## What is being asked
Please set down, unchanged, each line from the one with "white round brick B9 level 1 -> none" to the final line of the data below, both included. Drop the pictures.

Object tracking records
== Segment start ==

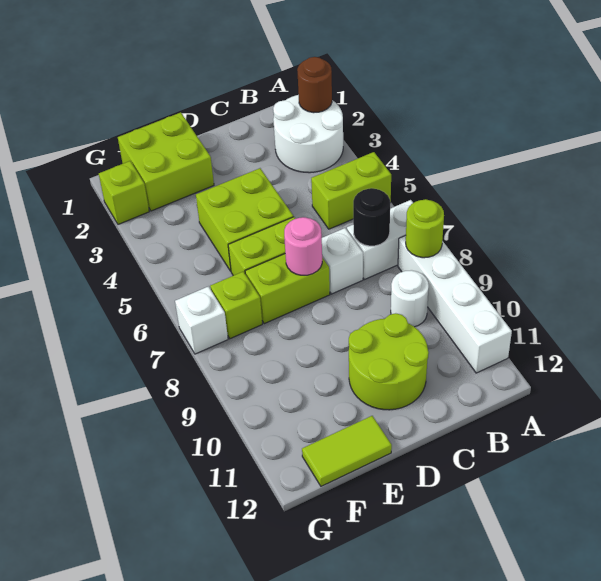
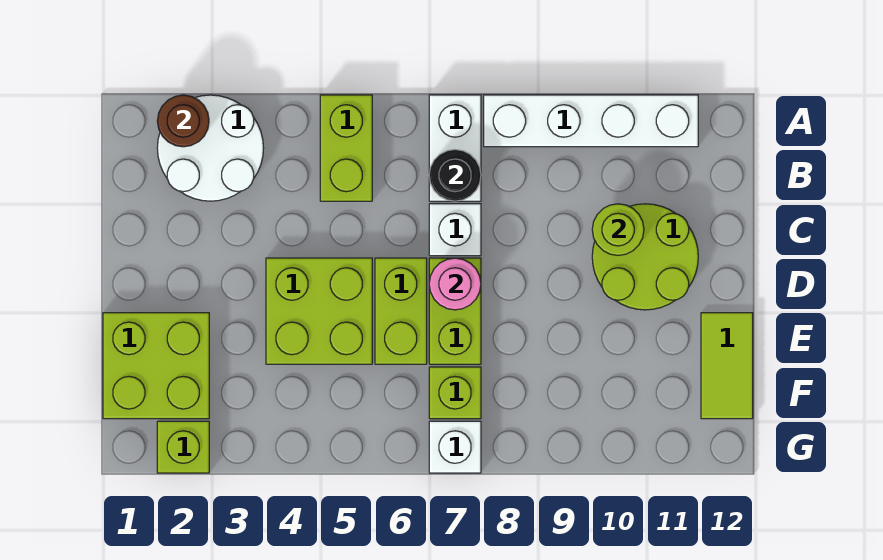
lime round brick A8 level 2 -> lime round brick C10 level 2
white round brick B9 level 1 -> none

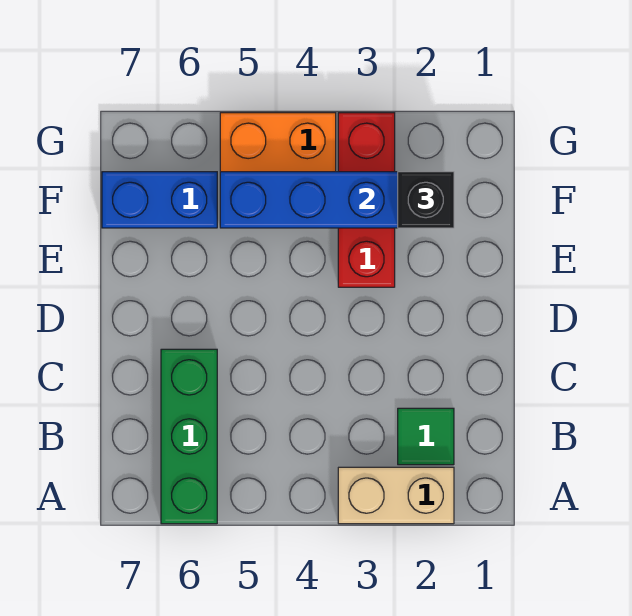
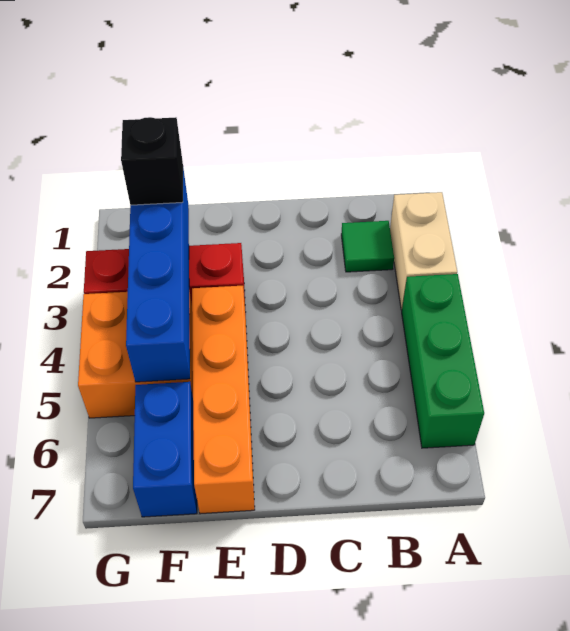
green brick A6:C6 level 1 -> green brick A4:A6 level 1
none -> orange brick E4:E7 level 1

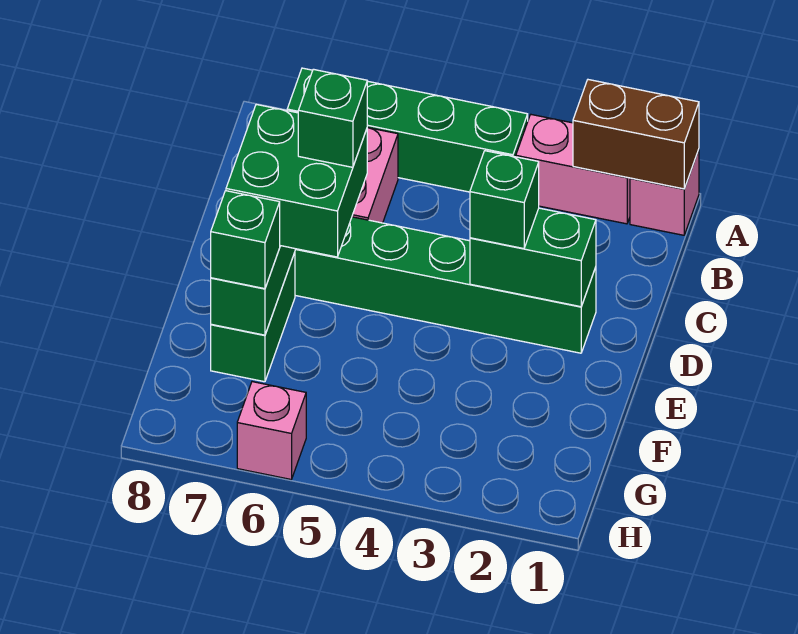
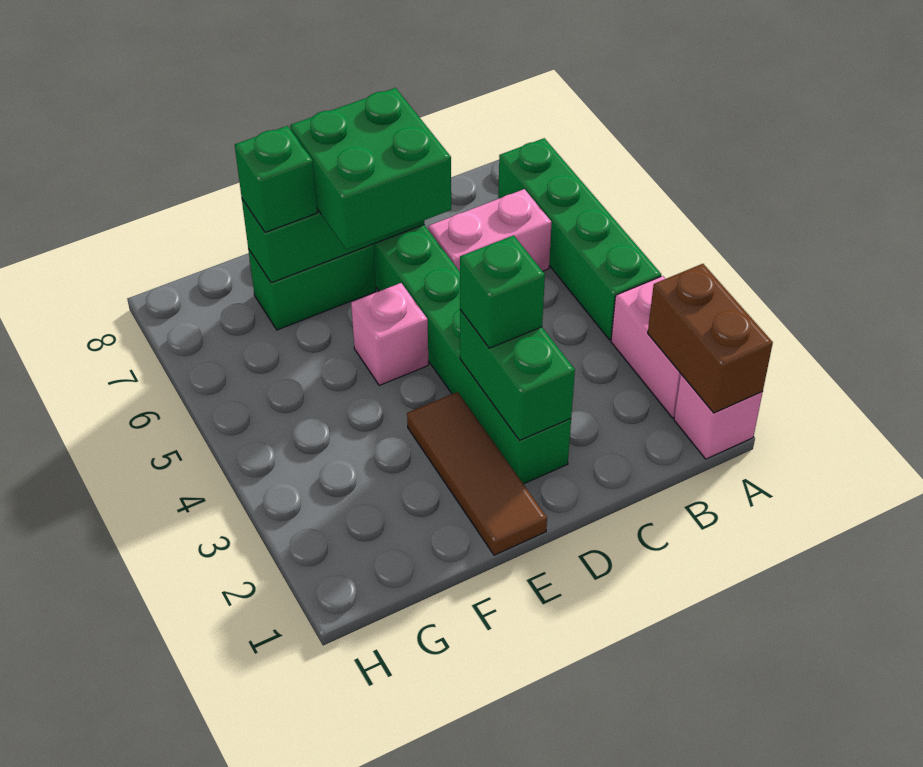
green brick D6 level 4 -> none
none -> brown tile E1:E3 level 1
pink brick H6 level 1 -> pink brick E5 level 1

== Segment end ==

## Solution below
white round brick B9 level 1 -> none

green brick A6:C6 level 1 -> green brick A4:A6 level 1
none -> orange brick E4:E7 level 1

green brick D6 level 4 -> none
none -> brown tile E1:E3 level 1
pink brick H6 level 1 -> pink brick E5 level 1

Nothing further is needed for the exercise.